Exercise details:
Rewrite the rows below as a JSON list of strings, with one string per line and no blank lines. Leave out the pictures.
━━━━━ Exercise data
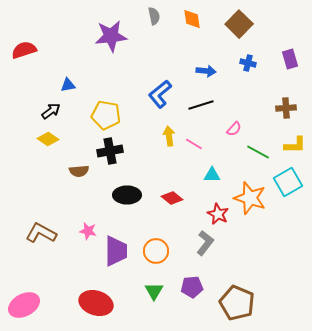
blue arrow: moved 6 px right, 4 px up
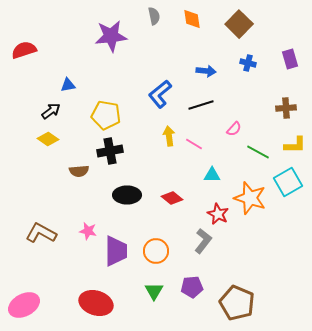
gray L-shape: moved 2 px left, 2 px up
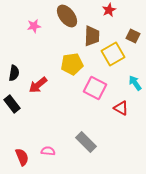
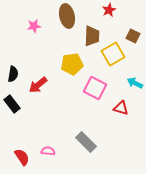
brown ellipse: rotated 25 degrees clockwise
black semicircle: moved 1 px left, 1 px down
cyan arrow: rotated 28 degrees counterclockwise
red triangle: rotated 14 degrees counterclockwise
red semicircle: rotated 12 degrees counterclockwise
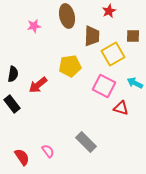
red star: moved 1 px down
brown square: rotated 24 degrees counterclockwise
yellow pentagon: moved 2 px left, 2 px down
pink square: moved 9 px right, 2 px up
pink semicircle: rotated 48 degrees clockwise
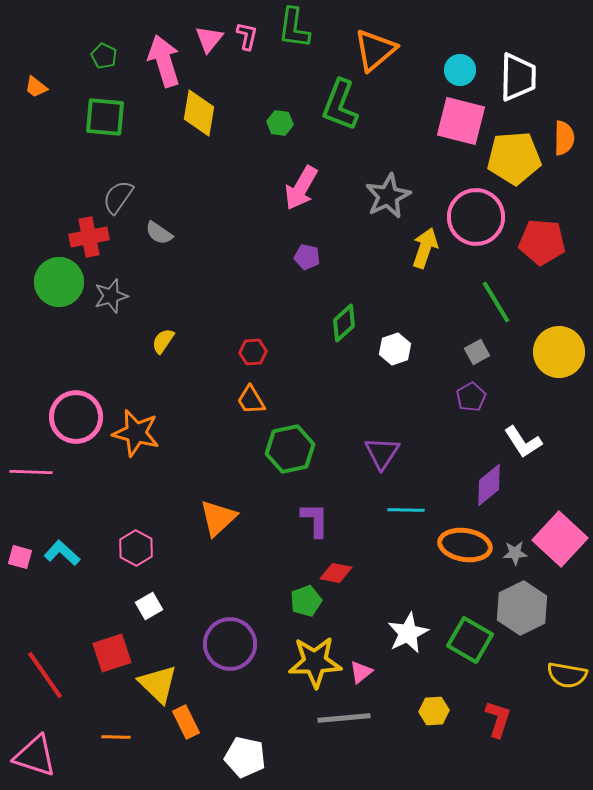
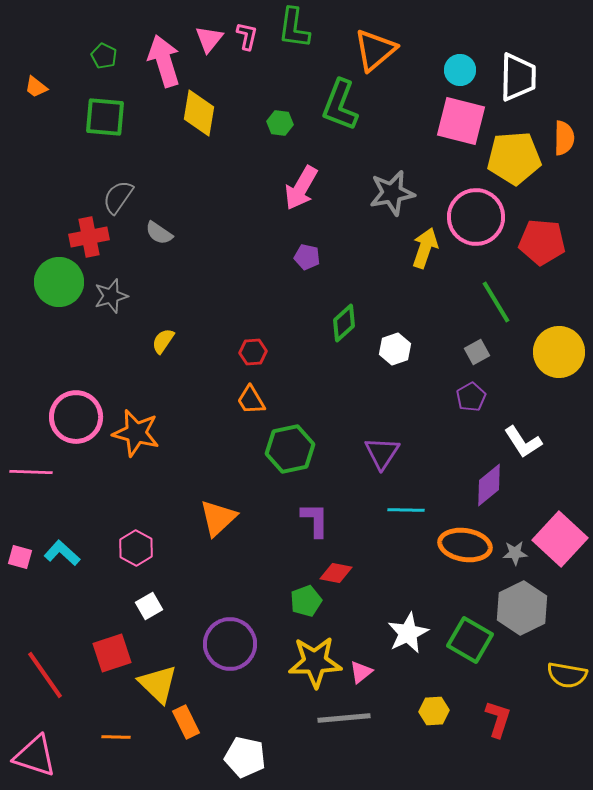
gray star at (388, 196): moved 4 px right, 3 px up; rotated 15 degrees clockwise
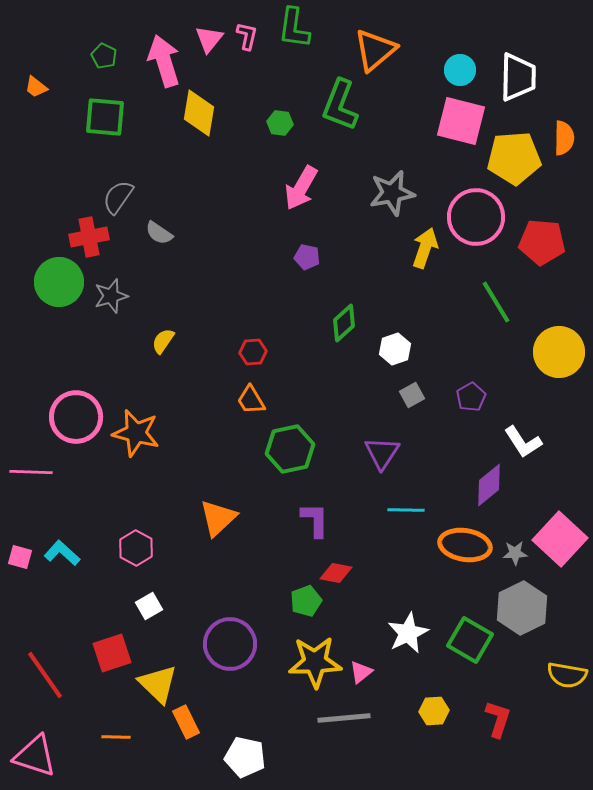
gray square at (477, 352): moved 65 px left, 43 px down
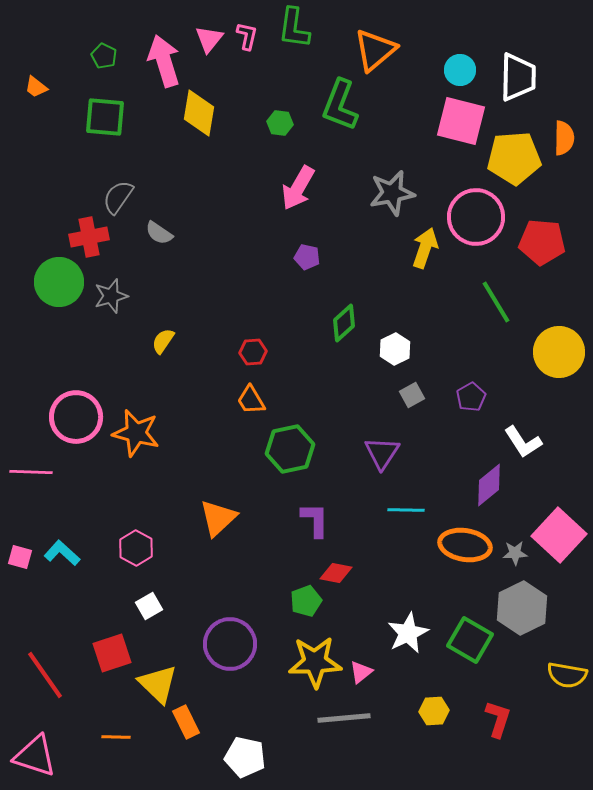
pink arrow at (301, 188): moved 3 px left
white hexagon at (395, 349): rotated 8 degrees counterclockwise
pink square at (560, 539): moved 1 px left, 4 px up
━━━━━━━━━━
Response to this exercise:
[
  "blue arrow: moved 6 px right, 4 px up",
  "gray L-shape: moved 2 px left, 2 px up",
  "brown ellipse: rotated 25 degrees clockwise",
  "black semicircle: moved 1 px left, 1 px down",
  "cyan arrow: rotated 28 degrees counterclockwise",
  "red triangle: rotated 14 degrees counterclockwise",
  "red semicircle: rotated 12 degrees counterclockwise",
  "red star: moved 1 px down",
  "brown square: rotated 24 degrees counterclockwise",
  "yellow pentagon: moved 2 px left, 2 px down",
  "pink square: moved 9 px right, 2 px up",
  "pink semicircle: rotated 48 degrees clockwise",
  "gray star at (388, 196): moved 4 px right, 3 px up; rotated 15 degrees clockwise",
  "gray square at (477, 352): moved 65 px left, 43 px down",
  "pink arrow at (301, 188): moved 3 px left",
  "white hexagon at (395, 349): rotated 8 degrees counterclockwise",
  "pink square at (560, 539): moved 1 px left, 4 px up"
]